*Source information*:
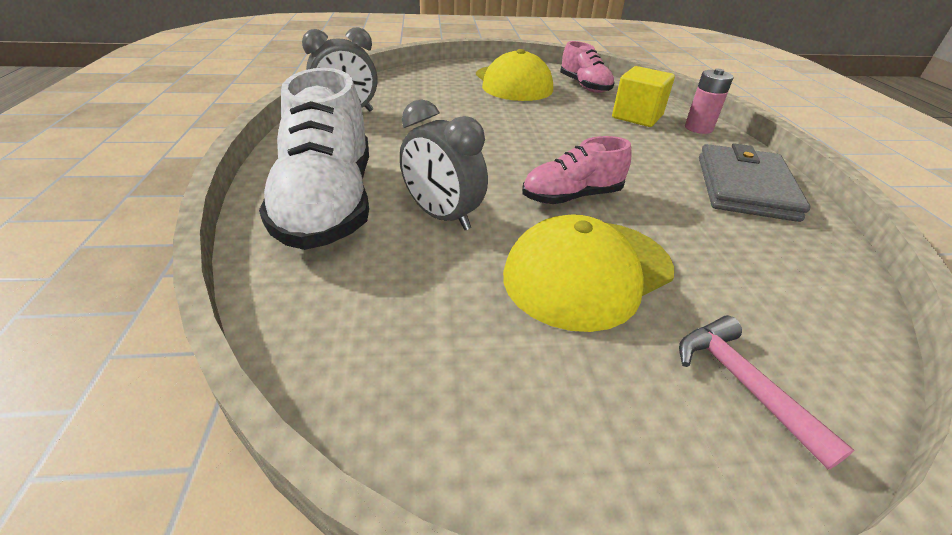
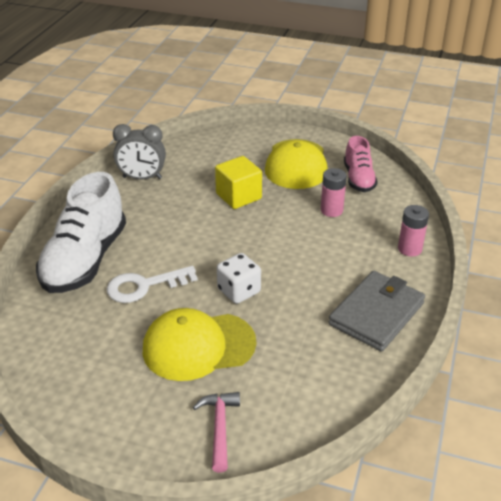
camera: 25 degrees right, 0 degrees up
grey clock [400,99,488,230] -> white key [107,266,198,303]
pink shoe [522,136,632,204] -> white dice [217,253,261,304]
yellow cube [612,66,675,127] -> yellow cube moved to [215,156,262,209]
none -> pink battery [321,168,347,217]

*What is expected*: Only the lines from the one containing "grey clock [400,99,488,230]" through the last line of the records are to be set down, exactly as they appear.

*Task solution*:
grey clock [400,99,488,230] -> white key [107,266,198,303]
pink shoe [522,136,632,204] -> white dice [217,253,261,304]
yellow cube [612,66,675,127] -> yellow cube moved to [215,156,262,209]
none -> pink battery [321,168,347,217]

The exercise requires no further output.